(Available data)

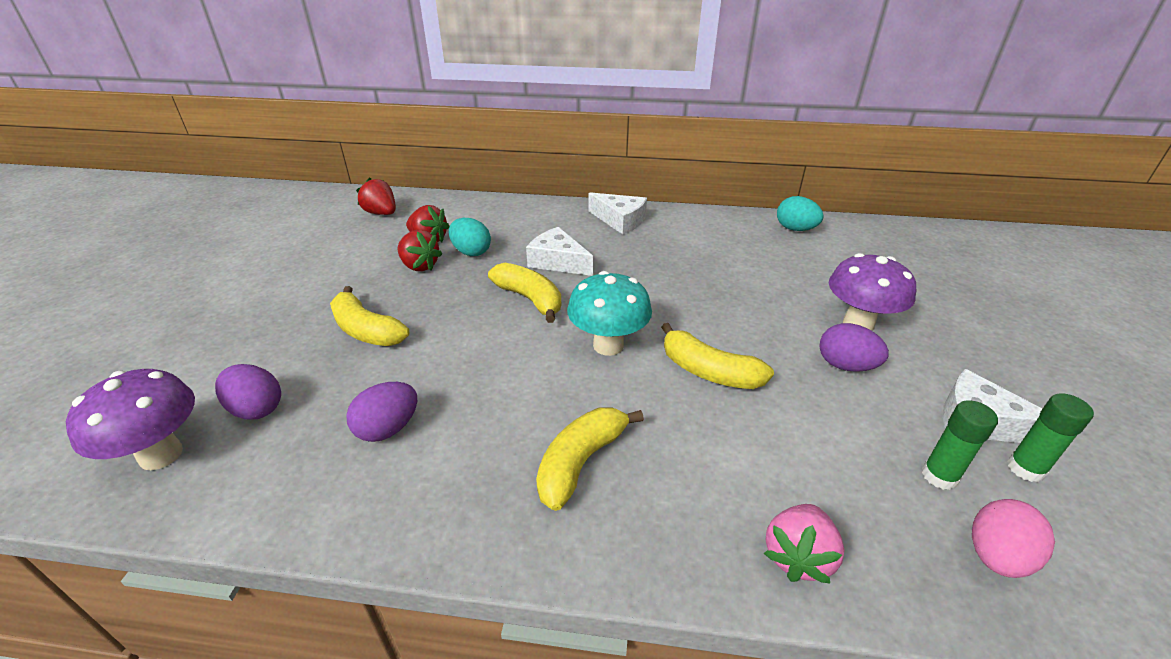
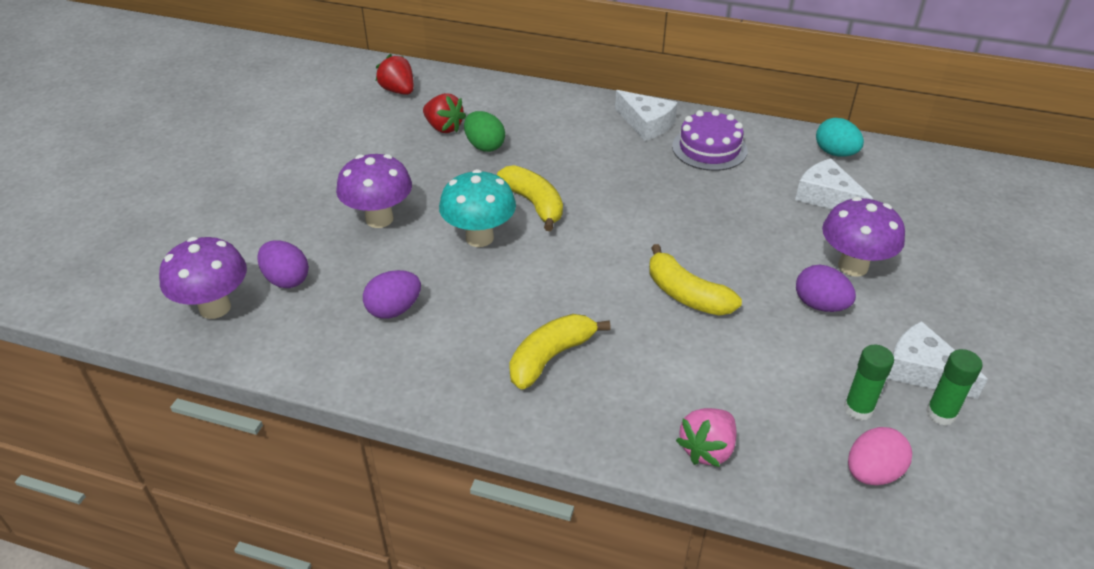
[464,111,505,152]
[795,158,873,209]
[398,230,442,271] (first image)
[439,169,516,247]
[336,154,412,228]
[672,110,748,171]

(End Available data)

What to work on:
The data above should be set down again exactly, with the pictures omitted.

Task output:
[464,111,505,152]
[795,158,873,209]
[398,230,442,271] (first image)
[439,169,516,247]
[336,154,412,228]
[672,110,748,171]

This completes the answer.